(DATA EXTRACT Opens)

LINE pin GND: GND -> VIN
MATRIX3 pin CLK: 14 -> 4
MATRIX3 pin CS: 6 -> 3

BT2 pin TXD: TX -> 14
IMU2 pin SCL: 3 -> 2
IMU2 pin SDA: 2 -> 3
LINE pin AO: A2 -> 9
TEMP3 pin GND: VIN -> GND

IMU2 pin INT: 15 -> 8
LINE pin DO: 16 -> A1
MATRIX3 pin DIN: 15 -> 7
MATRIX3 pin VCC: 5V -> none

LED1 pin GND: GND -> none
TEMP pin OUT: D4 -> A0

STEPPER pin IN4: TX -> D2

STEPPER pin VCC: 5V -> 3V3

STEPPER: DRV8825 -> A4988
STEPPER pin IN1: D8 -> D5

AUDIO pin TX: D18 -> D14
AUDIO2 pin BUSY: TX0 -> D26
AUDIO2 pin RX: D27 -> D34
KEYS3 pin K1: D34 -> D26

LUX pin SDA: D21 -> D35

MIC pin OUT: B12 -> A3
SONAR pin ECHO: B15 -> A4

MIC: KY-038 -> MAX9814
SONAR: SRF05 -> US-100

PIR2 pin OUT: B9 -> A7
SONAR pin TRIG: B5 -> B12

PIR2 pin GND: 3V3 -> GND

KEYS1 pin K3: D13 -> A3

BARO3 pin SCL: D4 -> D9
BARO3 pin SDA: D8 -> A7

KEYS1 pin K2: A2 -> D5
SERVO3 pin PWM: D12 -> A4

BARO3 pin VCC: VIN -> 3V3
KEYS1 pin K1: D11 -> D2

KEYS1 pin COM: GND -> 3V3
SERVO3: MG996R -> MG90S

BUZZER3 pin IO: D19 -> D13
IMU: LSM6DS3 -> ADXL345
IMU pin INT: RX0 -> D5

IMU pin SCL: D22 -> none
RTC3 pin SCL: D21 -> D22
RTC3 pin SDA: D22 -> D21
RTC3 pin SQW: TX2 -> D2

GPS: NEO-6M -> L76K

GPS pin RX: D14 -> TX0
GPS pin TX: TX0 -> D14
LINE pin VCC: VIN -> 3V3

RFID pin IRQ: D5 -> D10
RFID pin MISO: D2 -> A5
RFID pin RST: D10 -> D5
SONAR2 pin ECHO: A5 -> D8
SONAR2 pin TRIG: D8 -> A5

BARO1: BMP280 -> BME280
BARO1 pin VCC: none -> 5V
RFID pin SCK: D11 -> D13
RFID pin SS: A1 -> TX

(DATA EXTRACT Closes)

> BRIEF
Reproduce, word for word, the lines of the data from the one that contains "LED1 pin GND: GND -> none" to the end, both ends included.

> YOUR SOLUTION
LED1 pin GND: GND -> none
TEMP pin OUT: D4 -> A0

STEPPER pin IN4: TX -> D2

STEPPER pin VCC: 5V -> 3V3

STEPPER: DRV8825 -> A4988
STEPPER pin IN1: D8 -> D5

AUDIO pin TX: D18 -> D14
AUDIO2 pin BUSY: TX0 -> D26
AUDIO2 pin RX: D27 -> D34
KEYS3 pin K1: D34 -> D26

LUX pin SDA: D21 -> D35

MIC pin OUT: B12 -> A3
SONAR pin ECHO: B15 -> A4

MIC: KY-038 -> MAX9814
SONAR: SRF05 -> US-100

PIR2 pin OUT: B9 -> A7
SONAR pin TRIG: B5 -> B12

PIR2 pin GND: 3V3 -> GND

KEYS1 pin K3: D13 -> A3

BARO3 pin SCL: D4 -> D9
BARO3 pin SDA: D8 -> A7

KEYS1 pin K2: A2 -> D5
SERVO3 pin PWM: D12 -> A4

BARO3 pin VCC: VIN -> 3V3
KEYS1 pin K1: D11 -> D2

KEYS1 pin COM: GND -> 3V3
SERVO3: MG996R -> MG90S

BUZZER3 pin IO: D19 -> D13
IMU: LSM6DS3 -> ADXL345
IMU pin INT: RX0 -> D5

IMU pin SCL: D22 -> none
RTC3 pin SCL: D21 -> D22
RTC3 pin SDA: D22 -> D21
RTC3 pin SQW: TX2 -> D2

GPS: NEO-6M -> L76K

GPS pin RX: D14 -> TX0
GPS pin TX: TX0 -> D14
LINE pin VCC: VIN -> 3V3

RFID pin IRQ: D5 -> D10
RFID pin MISO: D2 -> A5
RFID pin RST: D10 -> D5
SONAR2 pin ECHO: A5 -> D8
SONAR2 pin TRIG: D8 -> A5

BARO1: BMP280 -> BME280
BARO1 pin VCC: none -> 5V
RFID pin SCK: D11 -> D13
RFID pin SS: A1 -> TX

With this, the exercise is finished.